Required action: Using the listing below, retype exactly the lines starting at the one with "blue ruler [739,250,859,294]" and ending at the one with "none -> yellow glue stick [243,412,293,520]", and include both.

Provided entries:
====

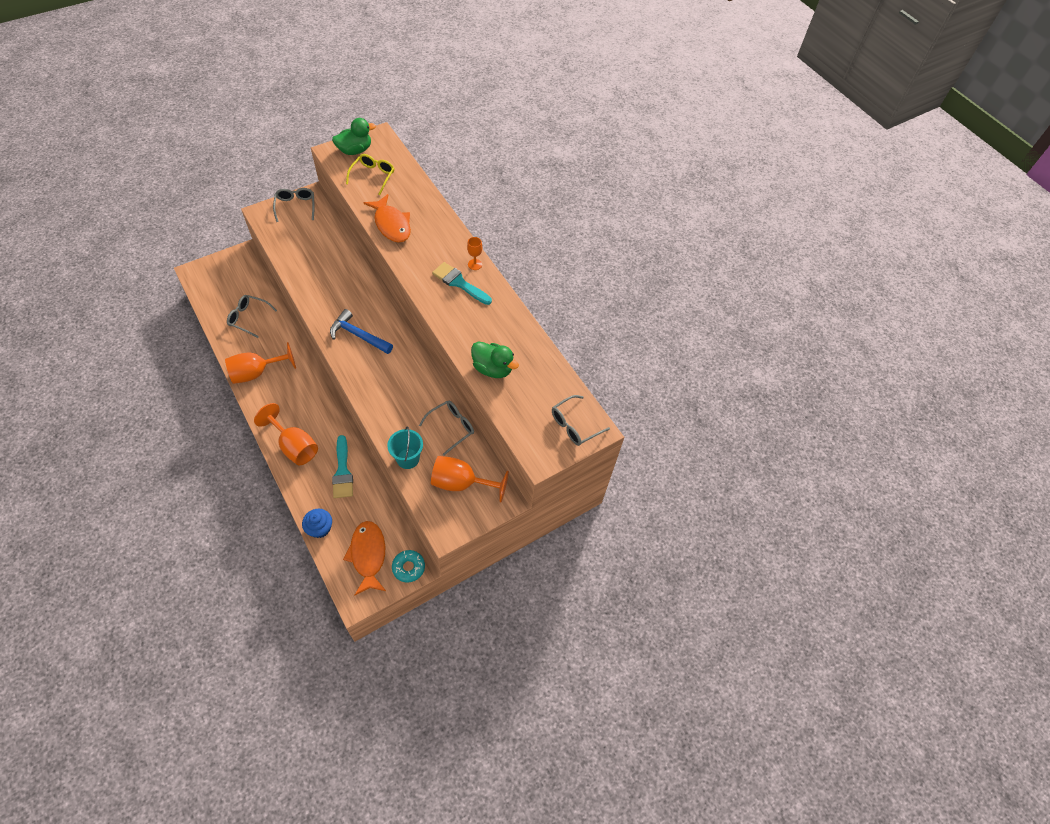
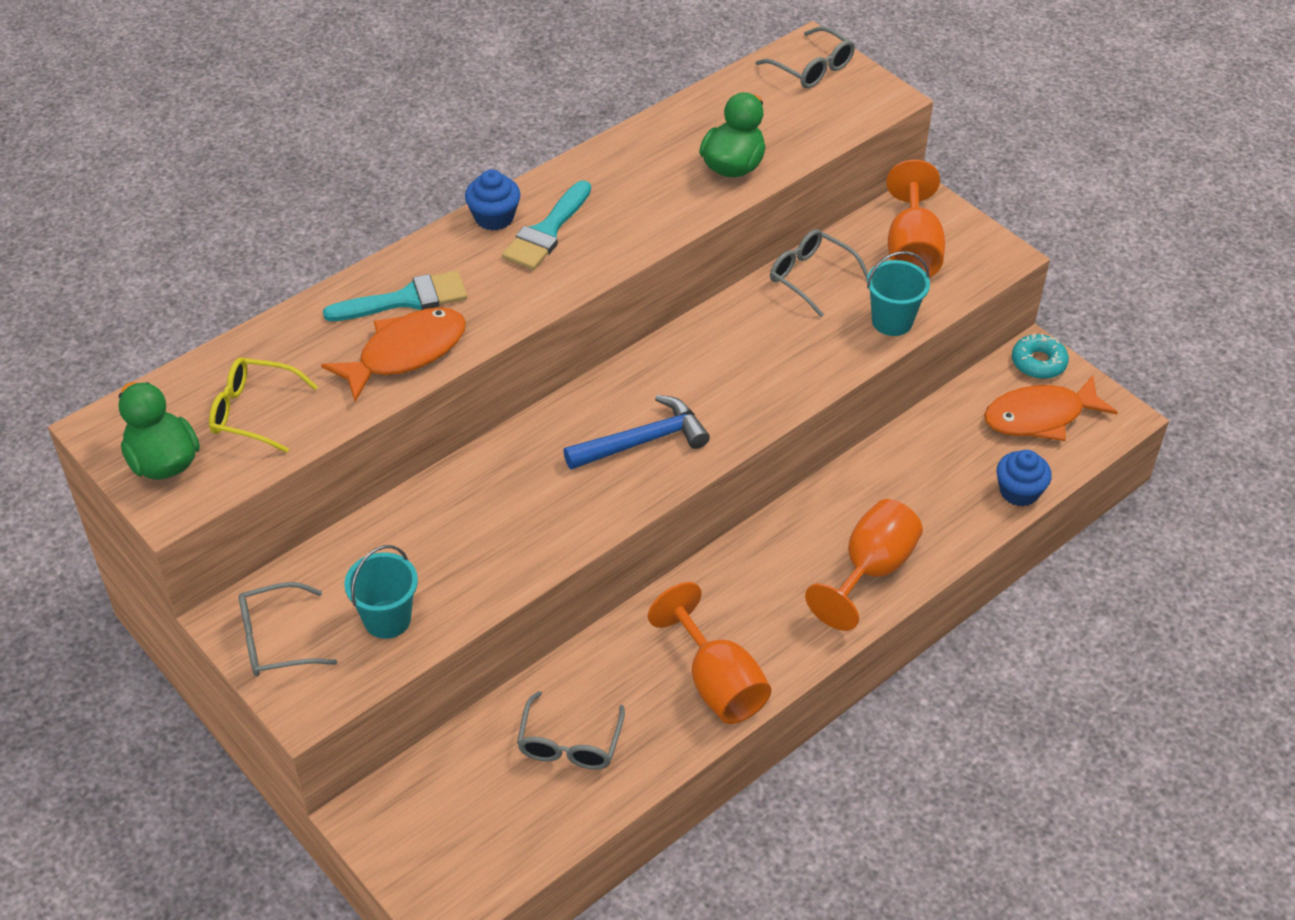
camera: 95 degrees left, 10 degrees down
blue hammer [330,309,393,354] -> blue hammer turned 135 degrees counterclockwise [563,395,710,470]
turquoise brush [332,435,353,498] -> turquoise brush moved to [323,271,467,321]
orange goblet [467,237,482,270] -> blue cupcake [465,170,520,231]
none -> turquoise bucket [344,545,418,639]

====

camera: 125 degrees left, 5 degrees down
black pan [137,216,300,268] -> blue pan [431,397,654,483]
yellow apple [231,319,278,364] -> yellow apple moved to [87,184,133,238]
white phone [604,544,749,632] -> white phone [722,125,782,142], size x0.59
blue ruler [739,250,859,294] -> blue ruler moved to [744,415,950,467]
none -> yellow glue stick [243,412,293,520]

====

Result of the exercise:
blue ruler [739,250,859,294] -> blue ruler moved to [744,415,950,467]
none -> yellow glue stick [243,412,293,520]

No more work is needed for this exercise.